_Directions for this task_. Report how many lines of the following entries include the string "LEDK"; respond with the number alone.

_Materials provided_.
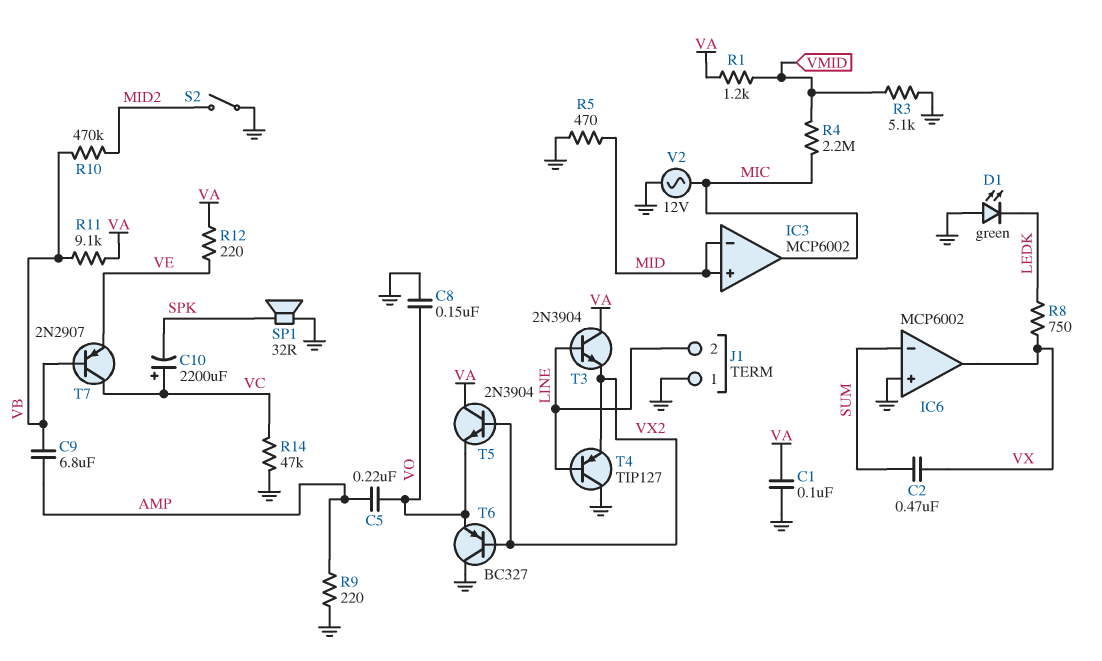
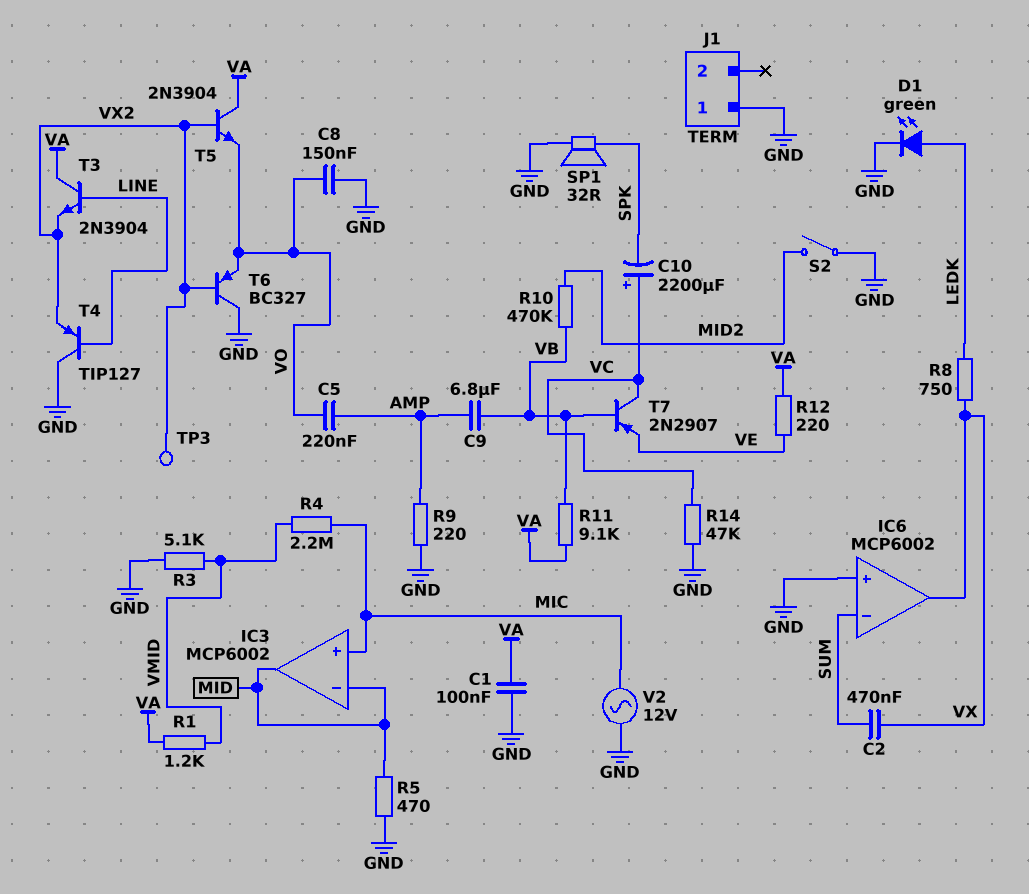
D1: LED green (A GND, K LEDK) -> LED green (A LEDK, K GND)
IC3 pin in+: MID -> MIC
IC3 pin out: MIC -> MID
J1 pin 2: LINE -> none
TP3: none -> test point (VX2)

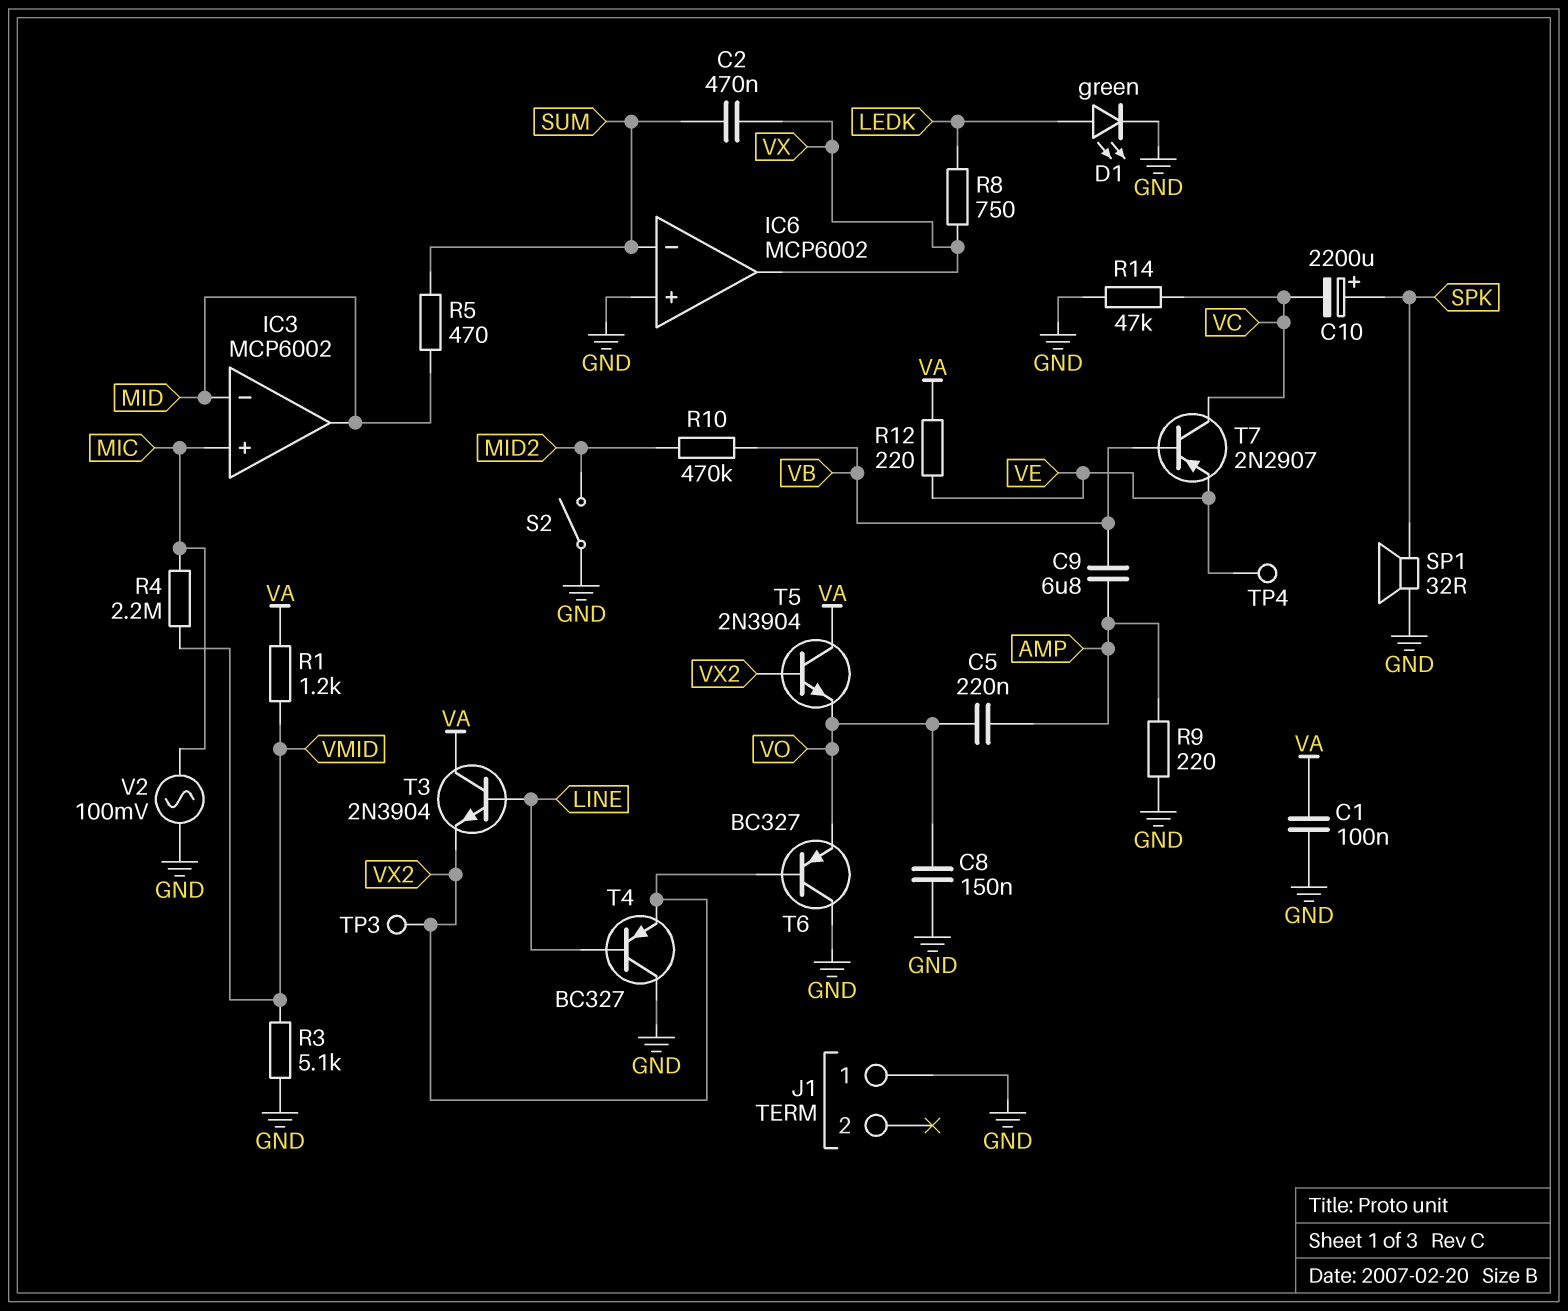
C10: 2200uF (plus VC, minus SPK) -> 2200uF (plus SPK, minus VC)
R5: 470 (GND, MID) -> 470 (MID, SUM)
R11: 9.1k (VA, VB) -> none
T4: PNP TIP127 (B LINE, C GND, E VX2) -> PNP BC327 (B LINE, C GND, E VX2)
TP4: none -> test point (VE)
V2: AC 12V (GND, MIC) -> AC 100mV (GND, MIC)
* * *
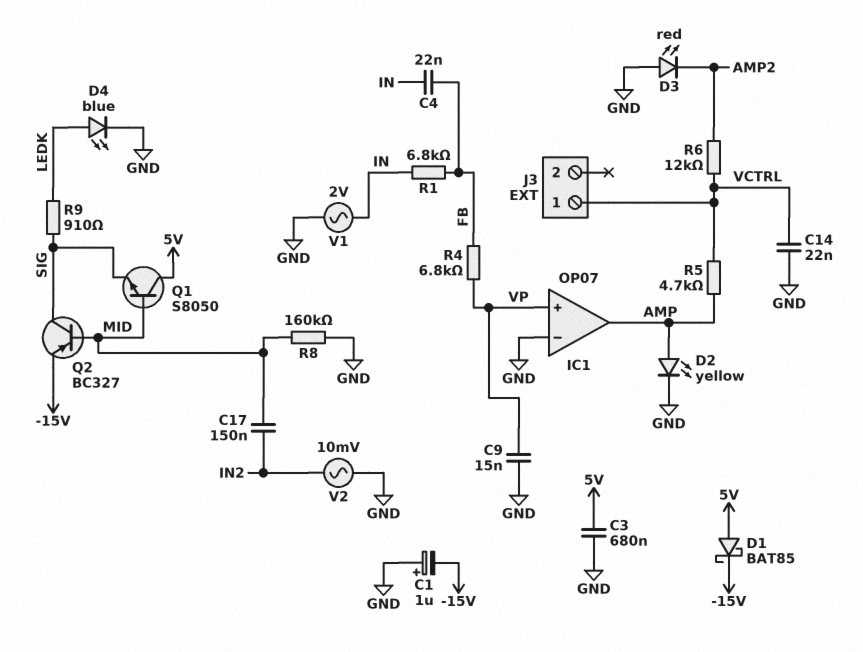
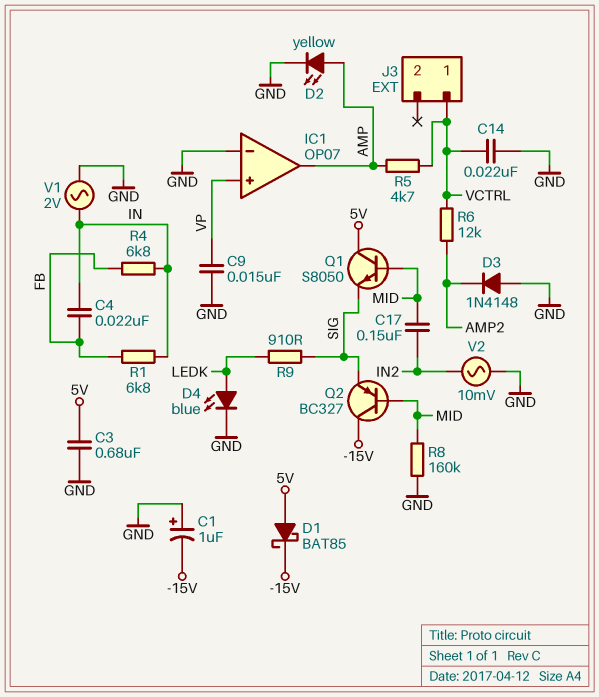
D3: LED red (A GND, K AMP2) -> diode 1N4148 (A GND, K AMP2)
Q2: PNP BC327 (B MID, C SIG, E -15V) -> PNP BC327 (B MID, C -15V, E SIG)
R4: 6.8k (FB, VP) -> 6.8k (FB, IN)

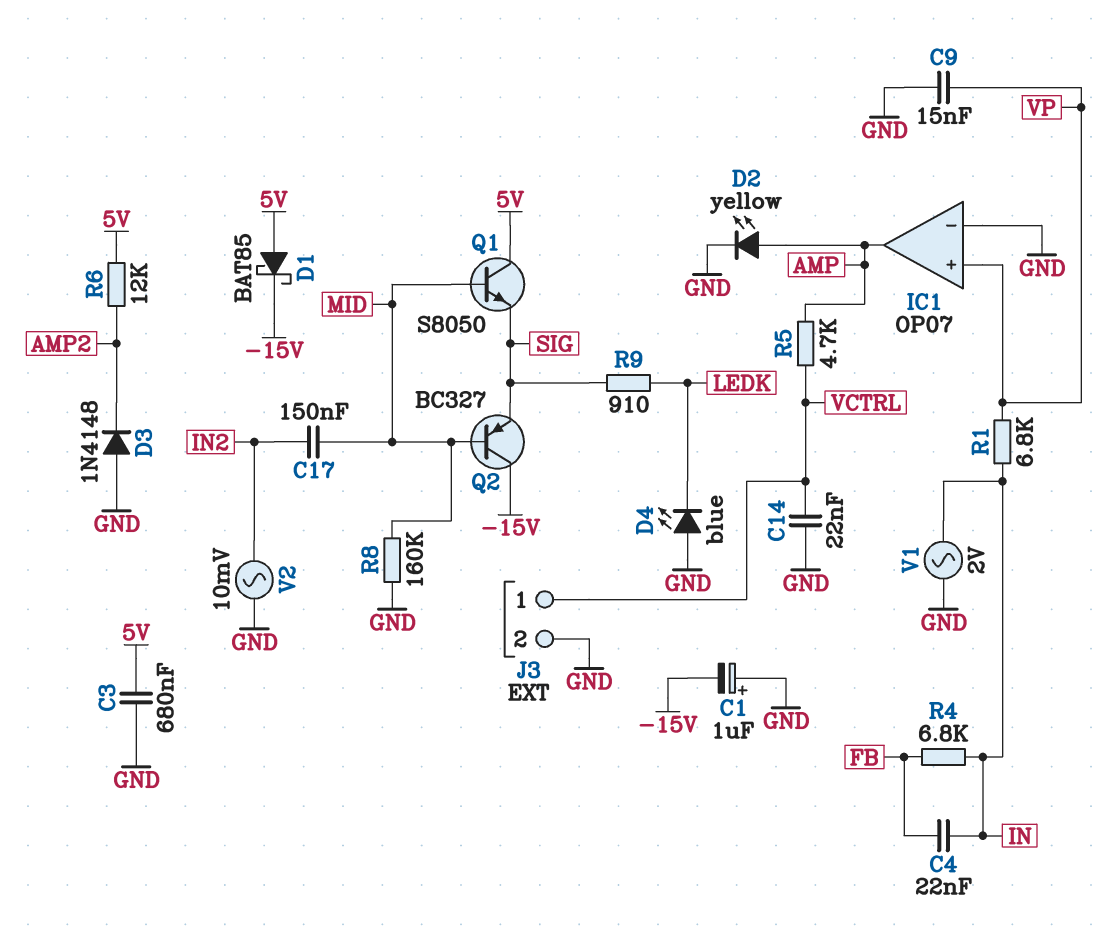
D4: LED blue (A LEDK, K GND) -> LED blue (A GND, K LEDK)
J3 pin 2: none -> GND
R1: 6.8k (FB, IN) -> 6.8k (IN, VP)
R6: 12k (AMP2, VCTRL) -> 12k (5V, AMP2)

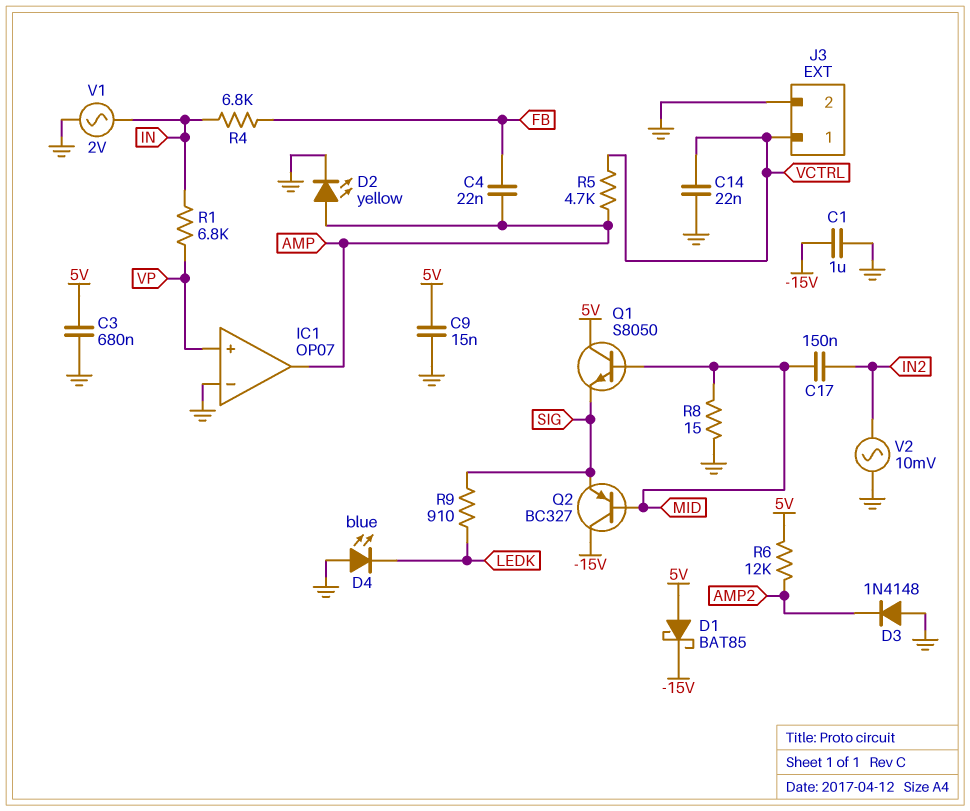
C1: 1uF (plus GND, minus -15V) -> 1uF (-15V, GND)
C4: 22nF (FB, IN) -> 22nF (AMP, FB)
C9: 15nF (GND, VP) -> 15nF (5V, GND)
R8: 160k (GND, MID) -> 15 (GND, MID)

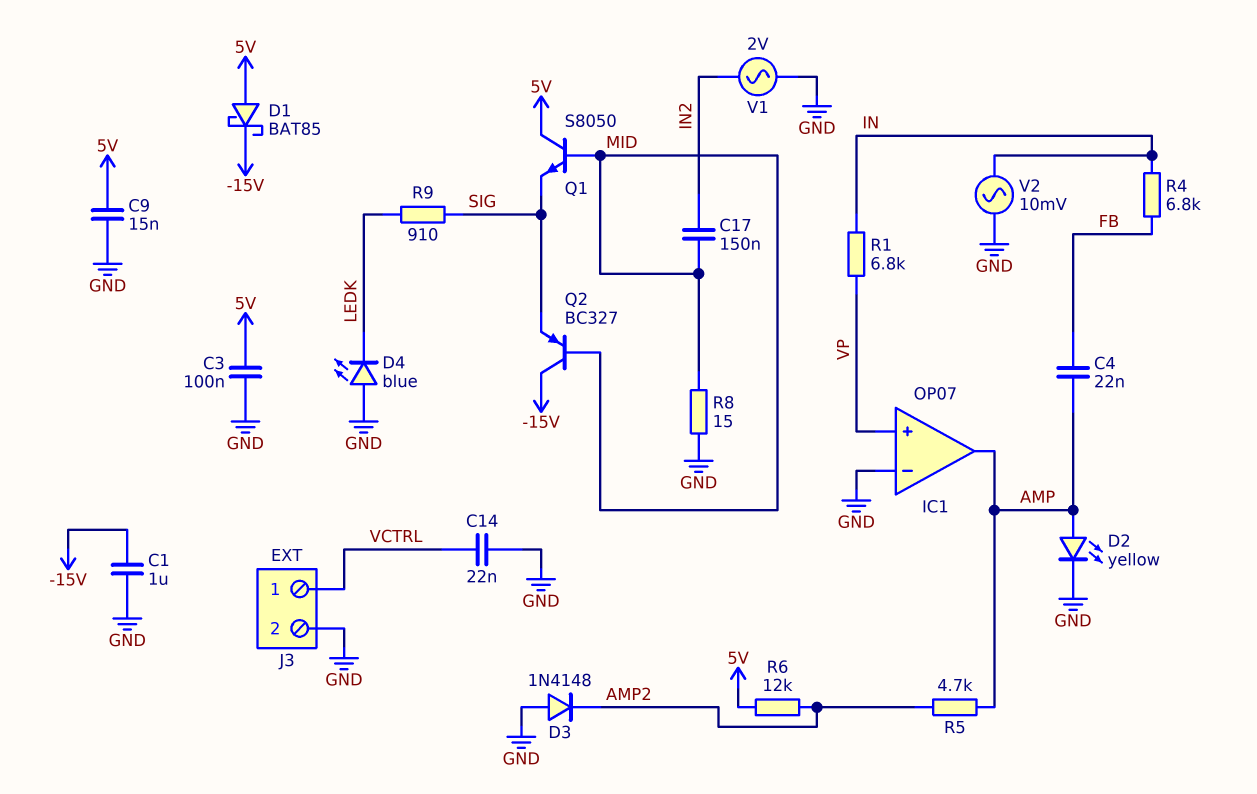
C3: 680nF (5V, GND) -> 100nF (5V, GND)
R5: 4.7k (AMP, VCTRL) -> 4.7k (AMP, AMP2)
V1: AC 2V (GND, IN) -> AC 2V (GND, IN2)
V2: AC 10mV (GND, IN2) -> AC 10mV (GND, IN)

_Written response_. 2